[[ DATA EXTRACT open ]]
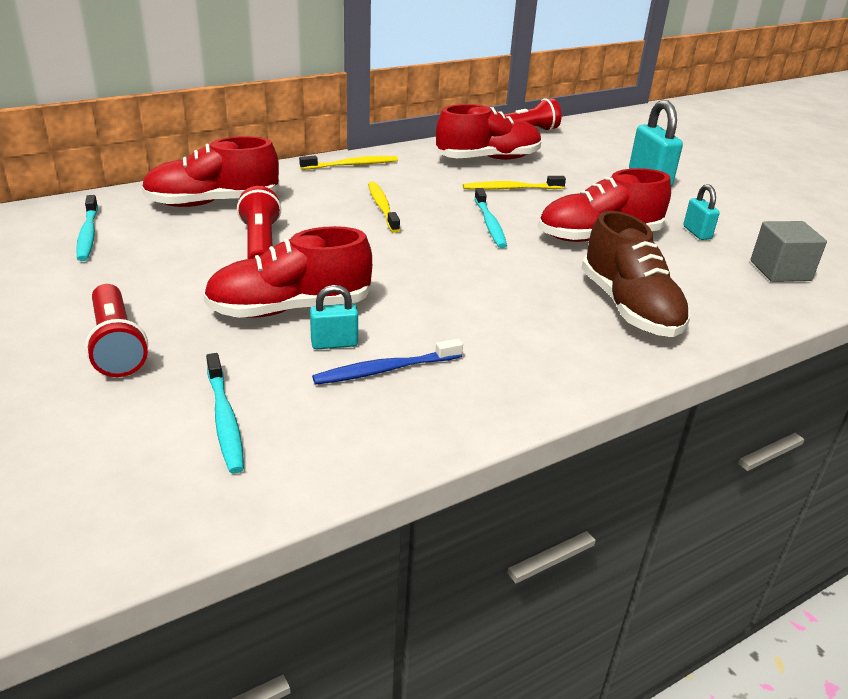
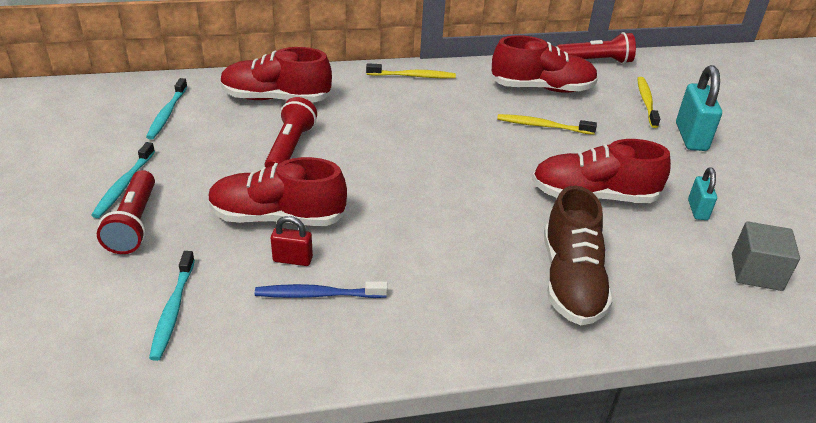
camera: 20 degrees right, 5 degrees up
(334, 344) = (292, 259): turquoise padlock -> red padlock
(382, 207) = (413, 127): yellow toothbrush -> yellow toothbrush (646, 102)
(489, 224) = (498, 162): turquoise toothbrush -> turquoise toothbrush (124, 185)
[[ DATA EXTRACT closed ]]
**WHAT THIS TASK INVOLVES:**
Wherever the string "turquoise" occurs in the data, copy the line that holds it.

**TASK SOLUTION:**
(334, 344) = (292, 259): turquoise padlock -> red padlock
(489, 224) = (498, 162): turquoise toothbrush -> turquoise toothbrush (124, 185)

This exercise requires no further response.